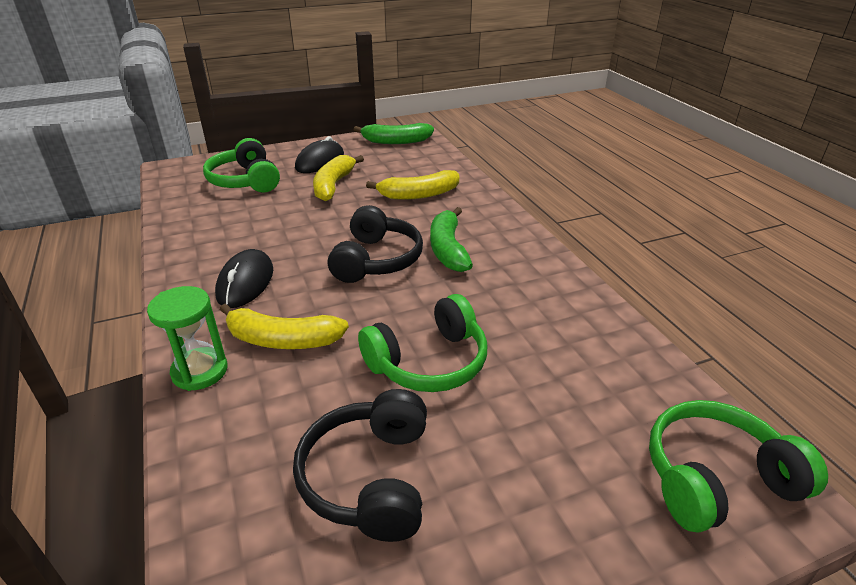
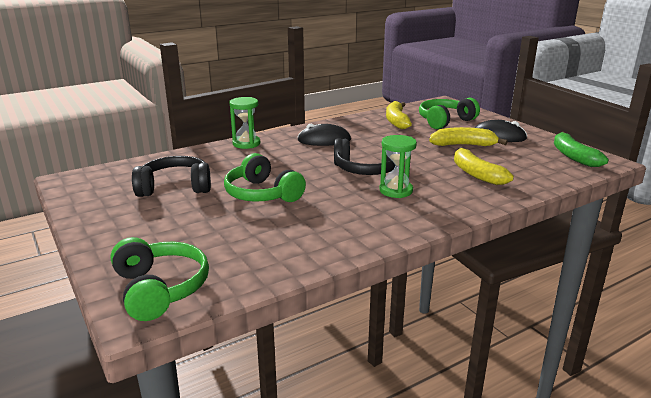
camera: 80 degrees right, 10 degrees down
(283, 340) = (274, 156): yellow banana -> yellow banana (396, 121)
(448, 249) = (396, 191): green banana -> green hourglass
* * *
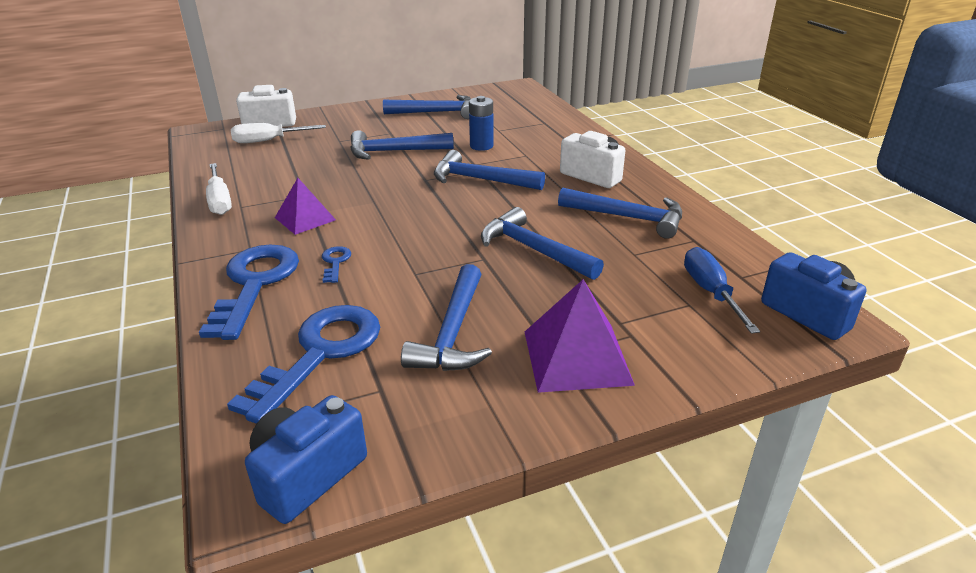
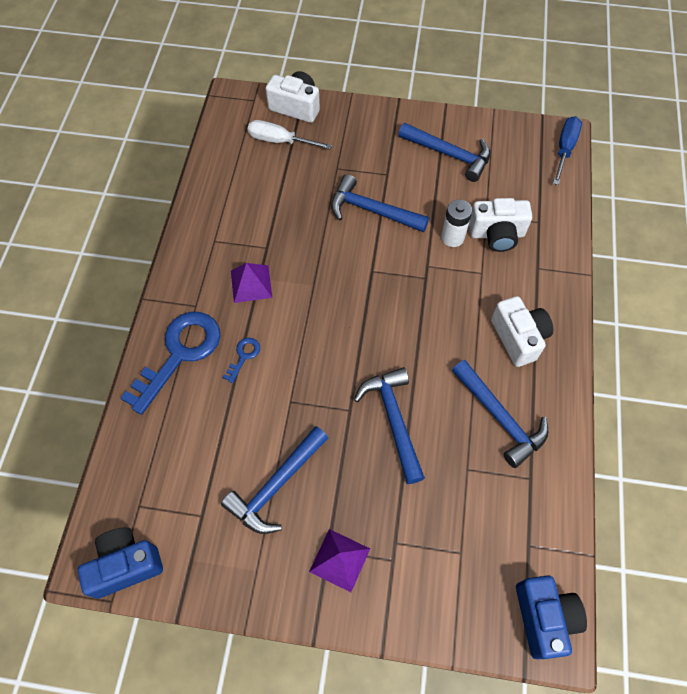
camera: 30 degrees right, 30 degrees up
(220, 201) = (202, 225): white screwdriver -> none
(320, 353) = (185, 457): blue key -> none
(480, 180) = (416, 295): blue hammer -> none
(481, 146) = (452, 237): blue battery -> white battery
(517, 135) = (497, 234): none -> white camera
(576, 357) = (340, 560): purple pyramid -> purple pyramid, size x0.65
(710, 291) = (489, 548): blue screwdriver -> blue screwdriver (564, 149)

**To do**. Lines of the listing above that hold the string "white" should each be copied.

**Task answer**.
(220, 201) = (202, 225): white screwdriver -> none
(481, 146) = (452, 237): blue battery -> white battery
(517, 135) = (497, 234): none -> white camera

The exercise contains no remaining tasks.